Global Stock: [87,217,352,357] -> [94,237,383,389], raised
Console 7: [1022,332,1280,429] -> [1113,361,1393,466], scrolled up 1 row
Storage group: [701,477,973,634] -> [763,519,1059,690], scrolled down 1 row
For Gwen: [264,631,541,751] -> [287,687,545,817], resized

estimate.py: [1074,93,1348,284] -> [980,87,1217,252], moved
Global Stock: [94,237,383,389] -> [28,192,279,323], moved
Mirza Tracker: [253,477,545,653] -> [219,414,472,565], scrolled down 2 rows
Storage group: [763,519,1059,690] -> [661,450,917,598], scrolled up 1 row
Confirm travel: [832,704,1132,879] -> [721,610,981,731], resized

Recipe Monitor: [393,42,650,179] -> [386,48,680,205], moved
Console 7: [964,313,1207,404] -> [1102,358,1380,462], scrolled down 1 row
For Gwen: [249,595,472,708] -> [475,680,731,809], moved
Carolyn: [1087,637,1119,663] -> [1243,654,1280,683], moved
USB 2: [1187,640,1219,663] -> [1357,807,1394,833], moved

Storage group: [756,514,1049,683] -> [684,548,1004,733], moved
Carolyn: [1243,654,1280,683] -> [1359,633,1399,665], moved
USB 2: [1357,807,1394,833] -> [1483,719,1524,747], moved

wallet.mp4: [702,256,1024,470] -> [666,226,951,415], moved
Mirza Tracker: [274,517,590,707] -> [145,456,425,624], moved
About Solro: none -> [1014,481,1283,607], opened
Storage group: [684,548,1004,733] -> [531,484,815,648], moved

* * *

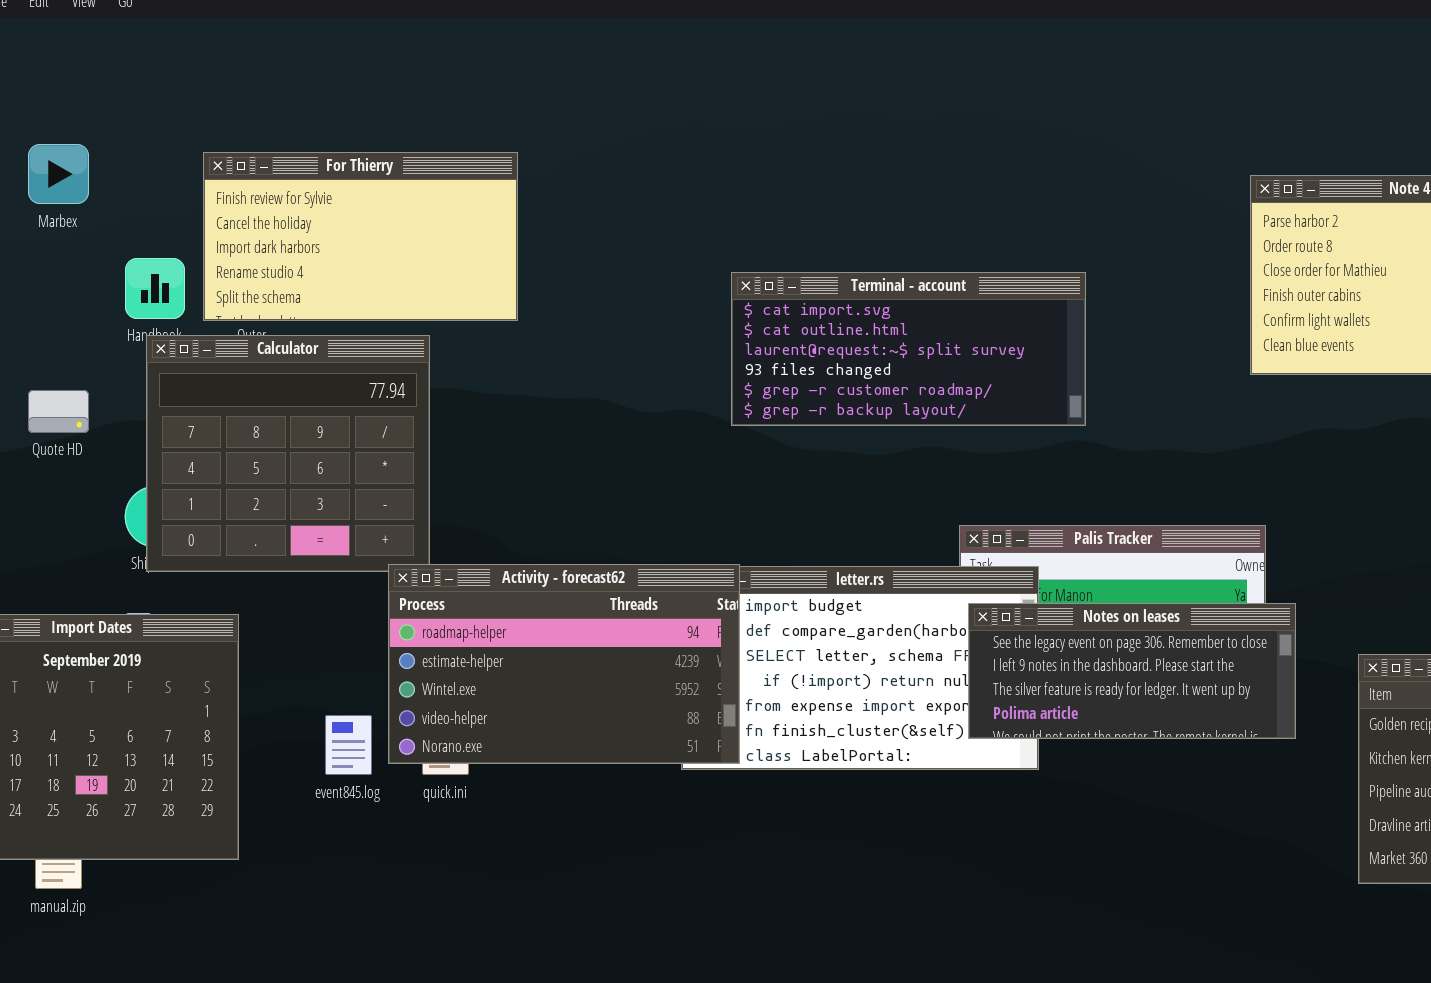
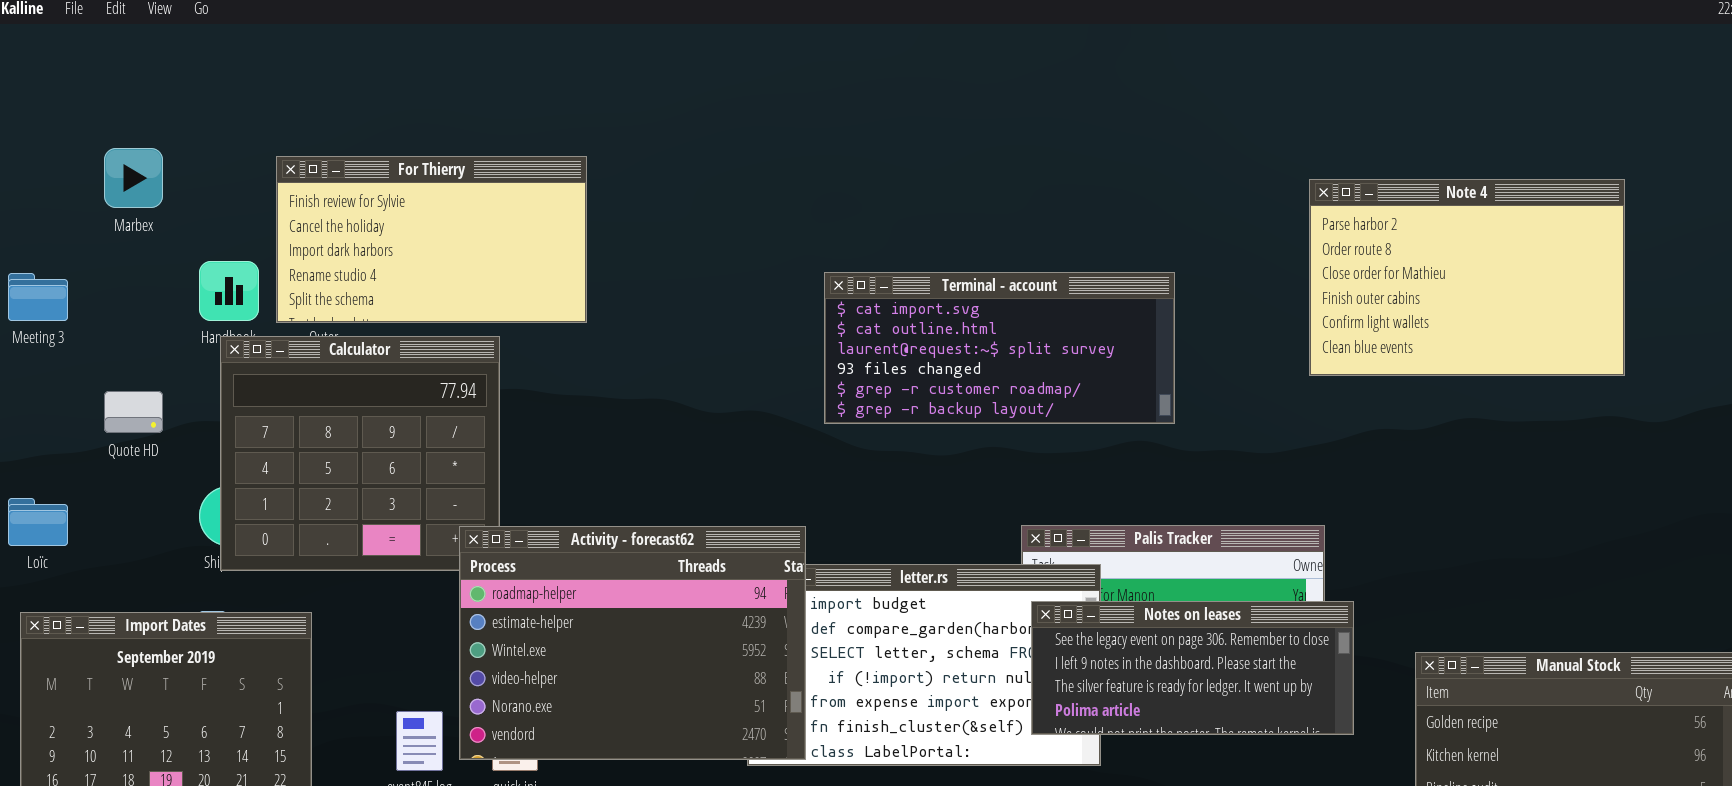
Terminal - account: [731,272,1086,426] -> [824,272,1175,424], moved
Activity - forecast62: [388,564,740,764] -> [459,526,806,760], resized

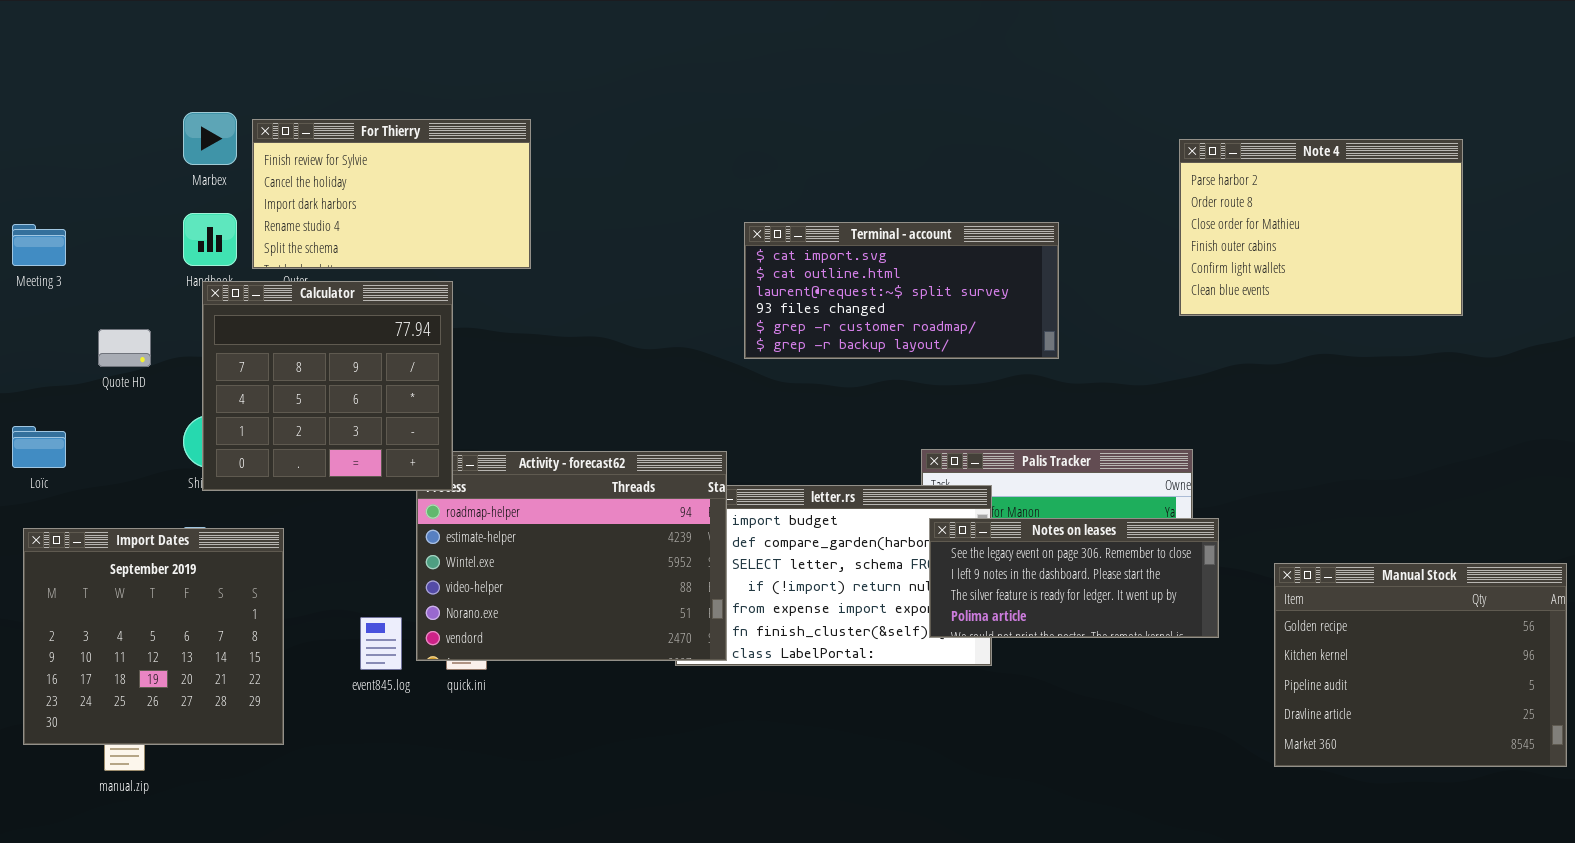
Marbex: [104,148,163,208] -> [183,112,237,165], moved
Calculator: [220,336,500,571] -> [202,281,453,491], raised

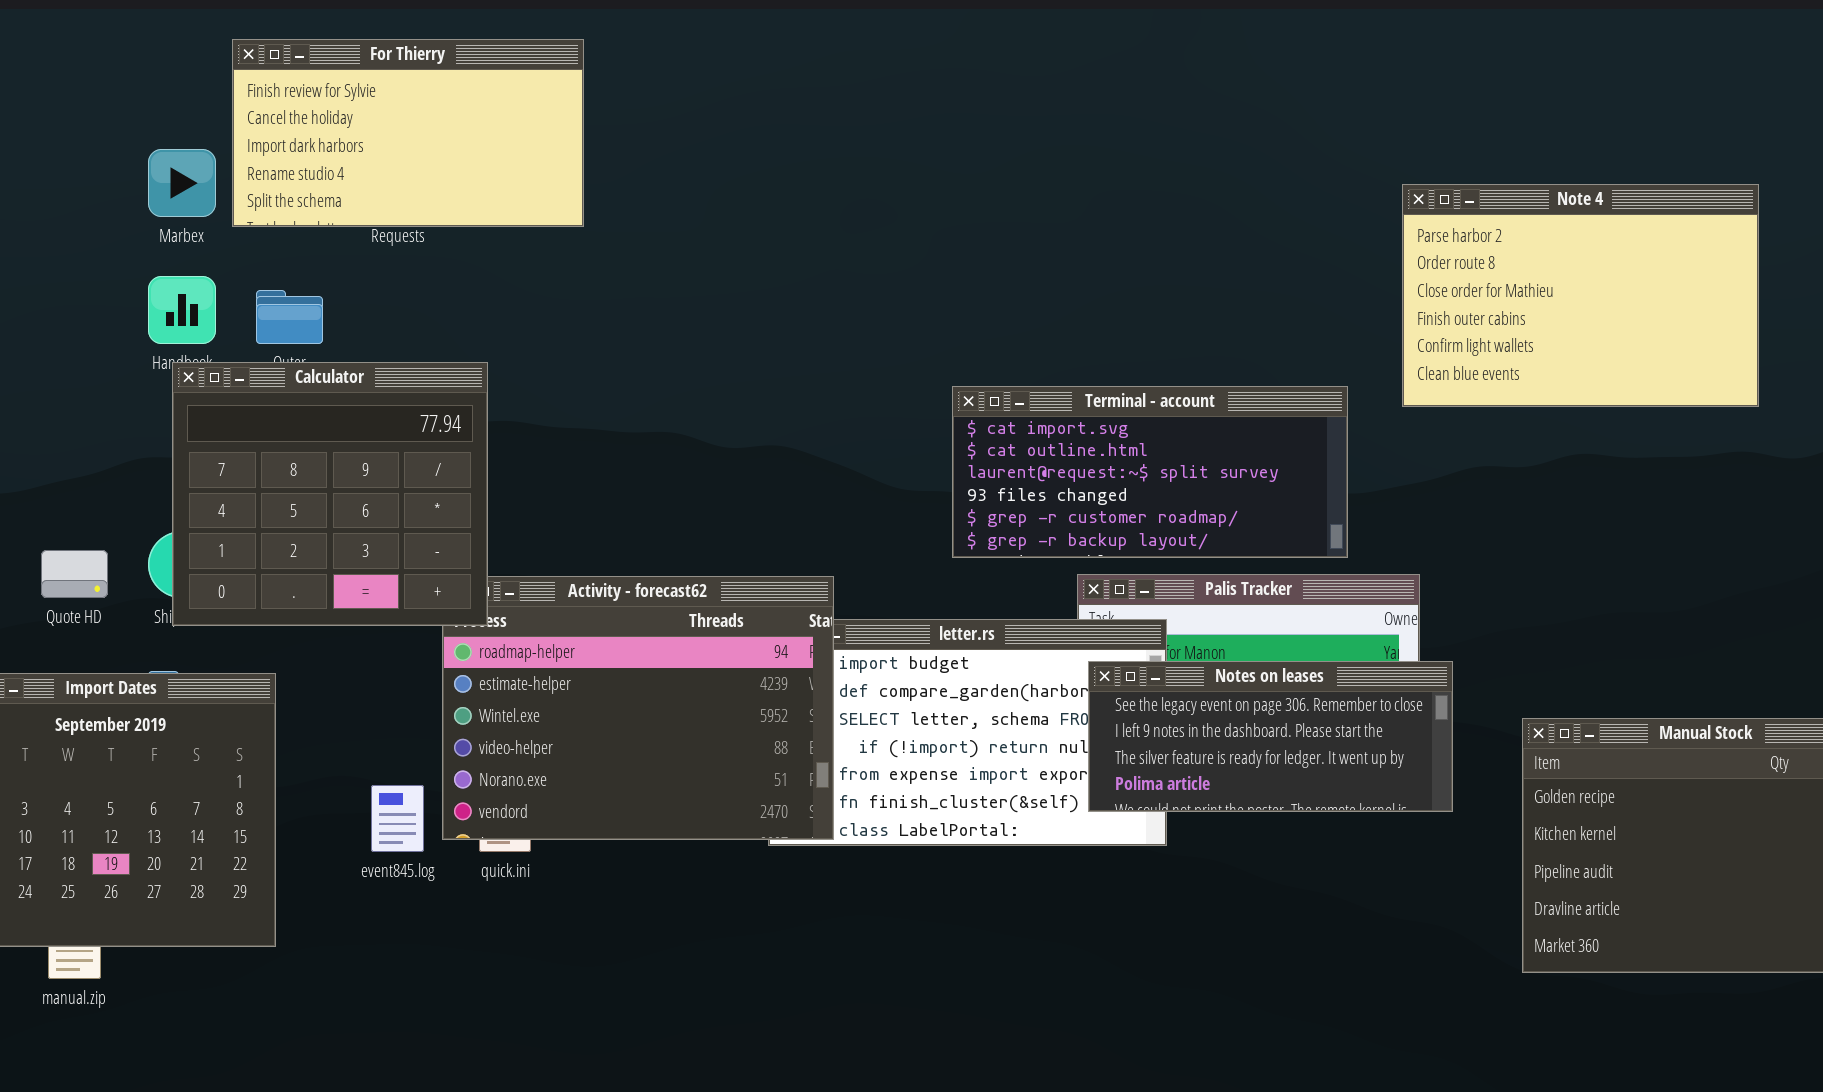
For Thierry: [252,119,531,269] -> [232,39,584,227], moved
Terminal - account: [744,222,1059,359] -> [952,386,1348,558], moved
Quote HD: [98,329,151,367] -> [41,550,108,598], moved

WHAT TO WORK ON: Would you please repeat exactly the lines above, starting at the line with "Recipe Monitor: [393,42,650,179]" and stopping at the line with "Storage group: [684,548,1004,733]", both included?

SOLUTION:
Recipe Monitor: [393,42,650,179] -> [386,48,680,205], moved
Console 7: [964,313,1207,404] -> [1102,358,1380,462], scrolled down 1 row
For Gwen: [249,595,472,708] -> [475,680,731,809], moved
Carolyn: [1087,637,1119,663] -> [1243,654,1280,683], moved
USB 2: [1187,640,1219,663] -> [1357,807,1394,833], moved

Storage group: [756,514,1049,683] -> [684,548,1004,733], moved
Carolyn: [1243,654,1280,683] -> [1359,633,1399,665], moved
USB 2: [1357,807,1394,833] -> [1483,719,1524,747], moved

wallet.mp4: [702,256,1024,470] -> [666,226,951,415], moved
Mirza Tracker: [274,517,590,707] -> [145,456,425,624], moved
About Solro: none -> [1014,481,1283,607], opened
Storage group: [684,548,1004,733] -> [531,484,815,648], moved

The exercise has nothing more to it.